(Try it) Return the records exactly, keeping every line as it is.

** Provided records follows **

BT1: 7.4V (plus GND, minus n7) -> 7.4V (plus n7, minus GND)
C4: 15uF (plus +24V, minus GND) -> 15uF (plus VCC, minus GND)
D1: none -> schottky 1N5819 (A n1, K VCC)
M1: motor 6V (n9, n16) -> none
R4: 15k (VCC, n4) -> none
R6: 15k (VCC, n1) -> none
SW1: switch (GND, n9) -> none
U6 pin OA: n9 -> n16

** End of Provided records **

(Output for this task)
BT1: 7.4V (plus GND, minus n7) -> 7.4V (plus n7, minus GND)
C4: 15uF (plus +24V, minus GND) -> 15uF (plus VCC, minus GND)
D1: none -> schottky 1N5819 (A n1, K VCC)
M1: motor 6V (n9, n16) -> none
R4: 15k (VCC, n4) -> none
R6: 15k (VCC, n1) -> none
SW1: switch (GND, n9) -> none
U6 pin OA: n9 -> n16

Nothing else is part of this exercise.